## How to complete this task
Copy out all lines of the listing below that hold "right".

## Dataset excerpts
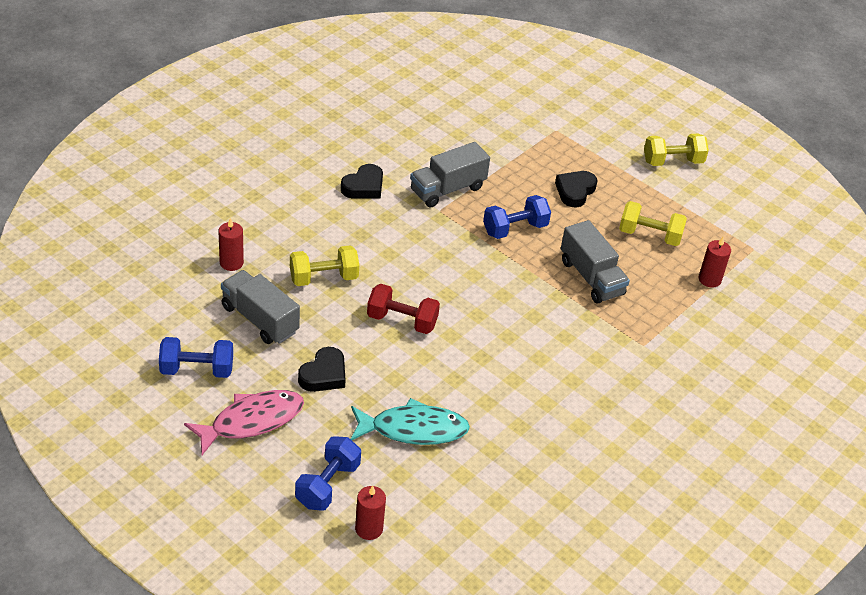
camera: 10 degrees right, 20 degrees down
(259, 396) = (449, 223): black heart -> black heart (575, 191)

--

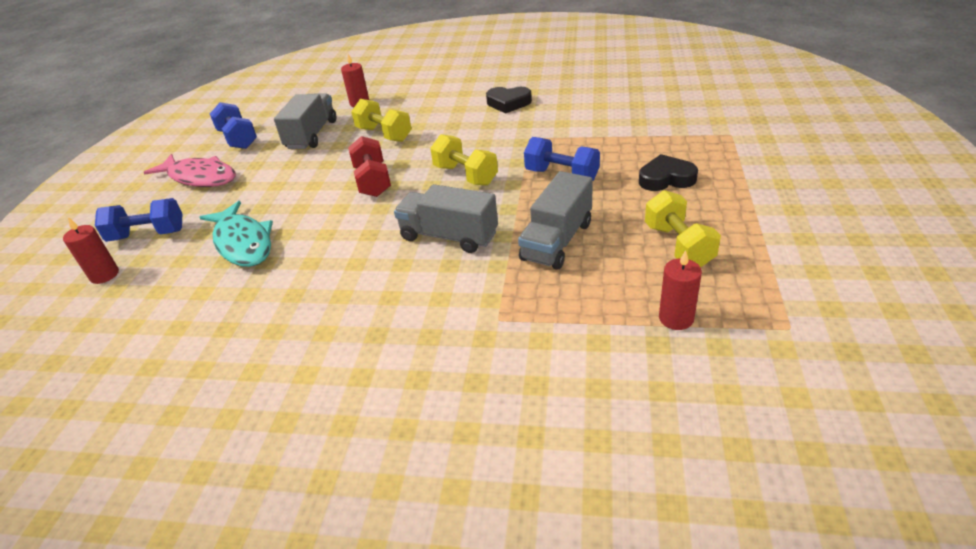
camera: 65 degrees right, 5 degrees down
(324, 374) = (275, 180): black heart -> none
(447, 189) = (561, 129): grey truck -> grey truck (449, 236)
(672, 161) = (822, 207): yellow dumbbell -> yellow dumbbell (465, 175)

## Response
camera: 10 degrees right, 20 degrees down
camera: 65 degrees right, 5 degrees down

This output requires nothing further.